TASK DIRECTIONS:
Search the records for the word "VEXT" and copy each line in which it appears.

RECORDED DATA:
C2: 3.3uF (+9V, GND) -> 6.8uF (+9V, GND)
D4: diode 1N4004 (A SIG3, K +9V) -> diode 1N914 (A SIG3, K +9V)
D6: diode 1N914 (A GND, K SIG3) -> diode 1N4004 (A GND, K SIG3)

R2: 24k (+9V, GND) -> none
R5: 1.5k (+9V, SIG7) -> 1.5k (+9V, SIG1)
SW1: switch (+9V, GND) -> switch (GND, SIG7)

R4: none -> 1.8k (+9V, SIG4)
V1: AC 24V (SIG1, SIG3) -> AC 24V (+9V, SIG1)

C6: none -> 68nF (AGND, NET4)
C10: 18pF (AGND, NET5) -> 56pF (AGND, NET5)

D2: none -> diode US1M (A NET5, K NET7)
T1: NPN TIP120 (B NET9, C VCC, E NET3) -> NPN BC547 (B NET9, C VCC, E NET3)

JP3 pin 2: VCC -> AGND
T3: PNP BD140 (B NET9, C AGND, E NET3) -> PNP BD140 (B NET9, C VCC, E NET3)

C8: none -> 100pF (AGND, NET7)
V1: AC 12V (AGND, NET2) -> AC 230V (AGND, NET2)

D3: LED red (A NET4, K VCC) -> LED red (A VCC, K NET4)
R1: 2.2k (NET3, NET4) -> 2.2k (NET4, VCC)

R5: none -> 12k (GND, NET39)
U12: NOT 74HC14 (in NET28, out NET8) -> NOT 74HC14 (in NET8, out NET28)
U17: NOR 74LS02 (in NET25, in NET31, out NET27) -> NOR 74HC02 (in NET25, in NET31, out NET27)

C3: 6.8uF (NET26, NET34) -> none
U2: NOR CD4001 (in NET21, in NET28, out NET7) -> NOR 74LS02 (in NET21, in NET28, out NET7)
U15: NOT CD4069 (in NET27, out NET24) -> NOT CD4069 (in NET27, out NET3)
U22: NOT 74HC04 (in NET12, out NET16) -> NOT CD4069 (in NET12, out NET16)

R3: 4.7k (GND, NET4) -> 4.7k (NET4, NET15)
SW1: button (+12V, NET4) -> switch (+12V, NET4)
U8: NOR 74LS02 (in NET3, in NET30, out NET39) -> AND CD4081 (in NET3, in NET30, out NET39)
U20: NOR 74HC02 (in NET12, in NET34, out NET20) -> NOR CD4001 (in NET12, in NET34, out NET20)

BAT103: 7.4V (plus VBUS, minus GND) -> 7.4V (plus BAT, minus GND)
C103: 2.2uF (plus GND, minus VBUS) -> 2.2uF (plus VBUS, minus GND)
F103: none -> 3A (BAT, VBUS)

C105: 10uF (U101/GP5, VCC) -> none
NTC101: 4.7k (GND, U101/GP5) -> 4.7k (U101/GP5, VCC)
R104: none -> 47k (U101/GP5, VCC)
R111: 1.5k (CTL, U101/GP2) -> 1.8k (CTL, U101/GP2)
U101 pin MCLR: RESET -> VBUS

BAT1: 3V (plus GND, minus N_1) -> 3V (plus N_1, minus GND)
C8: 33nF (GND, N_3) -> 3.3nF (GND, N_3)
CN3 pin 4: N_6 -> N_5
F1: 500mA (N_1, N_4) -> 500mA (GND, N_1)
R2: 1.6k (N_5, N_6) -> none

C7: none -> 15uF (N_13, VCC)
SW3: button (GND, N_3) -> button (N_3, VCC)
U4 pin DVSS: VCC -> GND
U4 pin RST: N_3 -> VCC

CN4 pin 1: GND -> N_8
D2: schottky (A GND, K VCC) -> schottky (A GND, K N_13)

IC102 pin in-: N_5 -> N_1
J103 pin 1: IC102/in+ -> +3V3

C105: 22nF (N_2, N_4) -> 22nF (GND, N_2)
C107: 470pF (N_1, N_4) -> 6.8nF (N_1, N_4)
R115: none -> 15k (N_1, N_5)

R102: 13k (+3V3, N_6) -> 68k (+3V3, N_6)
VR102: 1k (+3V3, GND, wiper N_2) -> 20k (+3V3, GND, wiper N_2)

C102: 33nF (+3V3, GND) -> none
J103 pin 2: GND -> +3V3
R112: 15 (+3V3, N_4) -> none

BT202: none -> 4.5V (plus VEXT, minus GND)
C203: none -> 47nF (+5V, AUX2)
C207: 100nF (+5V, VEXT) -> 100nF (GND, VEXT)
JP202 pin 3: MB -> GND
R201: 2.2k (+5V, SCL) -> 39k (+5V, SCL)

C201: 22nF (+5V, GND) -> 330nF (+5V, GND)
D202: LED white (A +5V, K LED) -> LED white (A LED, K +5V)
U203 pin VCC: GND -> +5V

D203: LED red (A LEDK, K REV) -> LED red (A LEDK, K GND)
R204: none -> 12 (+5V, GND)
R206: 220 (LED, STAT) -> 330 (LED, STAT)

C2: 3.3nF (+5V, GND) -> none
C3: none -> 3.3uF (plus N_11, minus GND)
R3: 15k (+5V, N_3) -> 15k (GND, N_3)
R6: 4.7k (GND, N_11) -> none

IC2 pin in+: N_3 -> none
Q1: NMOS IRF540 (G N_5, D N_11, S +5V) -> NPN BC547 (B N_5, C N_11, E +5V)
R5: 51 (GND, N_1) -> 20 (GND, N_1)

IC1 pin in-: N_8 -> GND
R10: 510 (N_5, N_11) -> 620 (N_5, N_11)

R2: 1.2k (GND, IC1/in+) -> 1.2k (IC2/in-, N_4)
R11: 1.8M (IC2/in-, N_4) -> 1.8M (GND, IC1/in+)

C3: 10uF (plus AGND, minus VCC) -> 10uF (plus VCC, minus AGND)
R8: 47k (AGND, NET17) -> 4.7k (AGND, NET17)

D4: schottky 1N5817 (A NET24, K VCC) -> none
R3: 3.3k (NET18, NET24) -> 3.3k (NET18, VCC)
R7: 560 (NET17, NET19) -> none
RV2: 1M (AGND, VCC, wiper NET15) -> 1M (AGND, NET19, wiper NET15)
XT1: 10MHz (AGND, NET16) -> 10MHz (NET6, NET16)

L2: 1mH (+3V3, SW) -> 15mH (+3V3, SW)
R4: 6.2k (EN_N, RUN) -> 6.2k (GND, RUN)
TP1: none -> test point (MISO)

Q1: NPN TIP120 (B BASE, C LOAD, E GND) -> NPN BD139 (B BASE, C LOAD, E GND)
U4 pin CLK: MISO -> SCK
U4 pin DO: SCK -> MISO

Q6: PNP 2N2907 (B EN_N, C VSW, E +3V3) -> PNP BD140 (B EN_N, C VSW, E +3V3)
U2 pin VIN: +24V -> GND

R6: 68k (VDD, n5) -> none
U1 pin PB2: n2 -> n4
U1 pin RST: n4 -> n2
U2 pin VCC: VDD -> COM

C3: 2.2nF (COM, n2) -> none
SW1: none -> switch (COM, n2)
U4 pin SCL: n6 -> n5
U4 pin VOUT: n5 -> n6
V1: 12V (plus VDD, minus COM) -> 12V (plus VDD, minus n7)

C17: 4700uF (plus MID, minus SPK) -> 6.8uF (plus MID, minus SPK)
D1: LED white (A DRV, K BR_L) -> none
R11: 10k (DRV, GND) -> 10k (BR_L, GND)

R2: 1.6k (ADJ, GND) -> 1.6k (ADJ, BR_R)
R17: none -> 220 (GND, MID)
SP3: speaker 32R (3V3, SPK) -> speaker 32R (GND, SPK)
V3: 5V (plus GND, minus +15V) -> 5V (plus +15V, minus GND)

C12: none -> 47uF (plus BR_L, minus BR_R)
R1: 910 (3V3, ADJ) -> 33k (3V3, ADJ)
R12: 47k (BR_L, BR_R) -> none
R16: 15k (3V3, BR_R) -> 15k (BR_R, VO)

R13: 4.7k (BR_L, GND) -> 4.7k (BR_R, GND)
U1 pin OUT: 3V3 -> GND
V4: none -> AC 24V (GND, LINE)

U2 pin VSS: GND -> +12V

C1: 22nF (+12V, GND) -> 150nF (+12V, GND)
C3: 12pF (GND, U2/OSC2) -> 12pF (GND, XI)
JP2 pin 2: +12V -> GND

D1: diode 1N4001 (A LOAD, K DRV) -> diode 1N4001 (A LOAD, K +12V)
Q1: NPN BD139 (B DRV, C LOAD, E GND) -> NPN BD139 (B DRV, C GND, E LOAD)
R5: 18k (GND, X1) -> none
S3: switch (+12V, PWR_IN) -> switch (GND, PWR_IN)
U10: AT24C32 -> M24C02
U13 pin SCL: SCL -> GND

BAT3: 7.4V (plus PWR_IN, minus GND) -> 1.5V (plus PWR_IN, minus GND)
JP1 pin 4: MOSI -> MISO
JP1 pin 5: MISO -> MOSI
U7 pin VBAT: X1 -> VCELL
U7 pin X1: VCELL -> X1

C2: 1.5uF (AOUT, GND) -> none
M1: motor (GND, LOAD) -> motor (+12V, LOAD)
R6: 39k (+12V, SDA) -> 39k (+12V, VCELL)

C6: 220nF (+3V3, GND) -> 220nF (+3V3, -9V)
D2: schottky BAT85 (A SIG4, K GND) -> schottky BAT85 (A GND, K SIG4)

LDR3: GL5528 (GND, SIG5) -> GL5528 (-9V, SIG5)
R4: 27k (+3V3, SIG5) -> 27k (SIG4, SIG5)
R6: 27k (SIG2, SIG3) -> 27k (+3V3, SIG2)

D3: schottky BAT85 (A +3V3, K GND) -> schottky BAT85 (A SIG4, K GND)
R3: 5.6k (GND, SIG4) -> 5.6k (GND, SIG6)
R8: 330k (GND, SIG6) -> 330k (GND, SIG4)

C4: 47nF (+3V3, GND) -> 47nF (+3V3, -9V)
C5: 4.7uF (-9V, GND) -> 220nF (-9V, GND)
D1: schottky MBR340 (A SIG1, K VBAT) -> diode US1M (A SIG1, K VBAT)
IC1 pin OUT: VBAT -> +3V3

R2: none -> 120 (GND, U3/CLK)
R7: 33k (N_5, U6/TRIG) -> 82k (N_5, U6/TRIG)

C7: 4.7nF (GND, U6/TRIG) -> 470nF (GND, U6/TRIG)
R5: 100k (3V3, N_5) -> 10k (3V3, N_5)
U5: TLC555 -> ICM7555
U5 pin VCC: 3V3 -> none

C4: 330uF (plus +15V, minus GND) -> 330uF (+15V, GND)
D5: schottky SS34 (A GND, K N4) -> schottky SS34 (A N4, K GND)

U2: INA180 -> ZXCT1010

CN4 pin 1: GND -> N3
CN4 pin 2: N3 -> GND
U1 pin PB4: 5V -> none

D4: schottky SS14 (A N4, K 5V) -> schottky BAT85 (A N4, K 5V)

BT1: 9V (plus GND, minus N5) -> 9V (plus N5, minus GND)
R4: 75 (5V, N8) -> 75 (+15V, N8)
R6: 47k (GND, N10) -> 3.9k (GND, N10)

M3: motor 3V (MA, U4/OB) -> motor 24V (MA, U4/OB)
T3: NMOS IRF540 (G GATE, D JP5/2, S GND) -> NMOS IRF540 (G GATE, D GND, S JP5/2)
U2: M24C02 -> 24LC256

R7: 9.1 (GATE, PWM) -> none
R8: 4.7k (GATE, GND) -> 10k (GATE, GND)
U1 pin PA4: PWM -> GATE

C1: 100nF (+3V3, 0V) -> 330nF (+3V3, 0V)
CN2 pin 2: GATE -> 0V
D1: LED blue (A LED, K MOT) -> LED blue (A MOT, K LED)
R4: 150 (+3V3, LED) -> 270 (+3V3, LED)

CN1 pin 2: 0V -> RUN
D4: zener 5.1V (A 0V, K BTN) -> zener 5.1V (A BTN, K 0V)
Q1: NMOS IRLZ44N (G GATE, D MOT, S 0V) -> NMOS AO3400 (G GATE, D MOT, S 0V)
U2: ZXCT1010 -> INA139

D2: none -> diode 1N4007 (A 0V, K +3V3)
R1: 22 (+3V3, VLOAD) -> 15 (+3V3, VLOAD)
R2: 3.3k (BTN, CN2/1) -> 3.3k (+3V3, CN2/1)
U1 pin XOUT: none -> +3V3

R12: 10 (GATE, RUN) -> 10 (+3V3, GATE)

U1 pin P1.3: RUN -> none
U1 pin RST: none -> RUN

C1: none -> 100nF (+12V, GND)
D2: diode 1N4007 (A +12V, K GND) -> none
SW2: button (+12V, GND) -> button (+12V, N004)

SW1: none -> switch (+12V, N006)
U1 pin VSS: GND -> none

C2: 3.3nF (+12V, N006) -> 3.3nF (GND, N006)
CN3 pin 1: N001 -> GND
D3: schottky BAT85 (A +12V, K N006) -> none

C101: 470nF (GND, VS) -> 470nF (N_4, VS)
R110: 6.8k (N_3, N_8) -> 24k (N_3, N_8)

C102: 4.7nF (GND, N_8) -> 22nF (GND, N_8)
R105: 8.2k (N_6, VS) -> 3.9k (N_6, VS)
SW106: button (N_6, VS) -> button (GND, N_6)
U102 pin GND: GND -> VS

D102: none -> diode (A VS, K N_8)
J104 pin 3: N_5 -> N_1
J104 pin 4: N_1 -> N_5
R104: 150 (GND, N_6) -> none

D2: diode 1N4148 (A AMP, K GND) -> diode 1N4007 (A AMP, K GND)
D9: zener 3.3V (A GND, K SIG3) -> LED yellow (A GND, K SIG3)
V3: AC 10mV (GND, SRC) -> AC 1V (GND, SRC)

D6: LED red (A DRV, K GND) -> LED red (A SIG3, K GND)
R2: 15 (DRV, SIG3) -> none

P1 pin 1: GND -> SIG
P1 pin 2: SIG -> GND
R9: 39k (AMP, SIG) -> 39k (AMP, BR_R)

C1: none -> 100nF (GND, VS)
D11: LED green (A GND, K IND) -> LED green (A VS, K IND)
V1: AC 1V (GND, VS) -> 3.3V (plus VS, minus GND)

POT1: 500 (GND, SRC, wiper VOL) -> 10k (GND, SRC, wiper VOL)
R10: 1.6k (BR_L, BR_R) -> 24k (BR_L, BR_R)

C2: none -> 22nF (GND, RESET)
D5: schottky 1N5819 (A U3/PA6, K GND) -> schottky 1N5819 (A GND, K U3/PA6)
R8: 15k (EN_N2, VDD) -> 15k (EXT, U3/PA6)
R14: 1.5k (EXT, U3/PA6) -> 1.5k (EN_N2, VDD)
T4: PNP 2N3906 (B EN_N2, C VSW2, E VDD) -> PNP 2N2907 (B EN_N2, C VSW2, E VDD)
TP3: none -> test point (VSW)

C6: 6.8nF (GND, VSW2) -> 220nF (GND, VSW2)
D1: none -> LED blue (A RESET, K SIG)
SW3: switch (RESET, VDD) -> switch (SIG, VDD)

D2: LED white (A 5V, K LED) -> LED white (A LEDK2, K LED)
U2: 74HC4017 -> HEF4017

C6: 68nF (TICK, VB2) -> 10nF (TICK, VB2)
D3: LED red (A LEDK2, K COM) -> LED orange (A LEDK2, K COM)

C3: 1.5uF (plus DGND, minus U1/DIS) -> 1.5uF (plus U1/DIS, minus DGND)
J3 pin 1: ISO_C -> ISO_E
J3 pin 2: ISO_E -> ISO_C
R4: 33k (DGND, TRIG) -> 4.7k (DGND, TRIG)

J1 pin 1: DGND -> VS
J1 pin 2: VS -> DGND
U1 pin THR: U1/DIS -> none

RESPONSE AREA:
BT202: none -> 4.5V (plus VEXT, minus GND)
C207: 100nF (+5V, VEXT) -> 100nF (GND, VEXT)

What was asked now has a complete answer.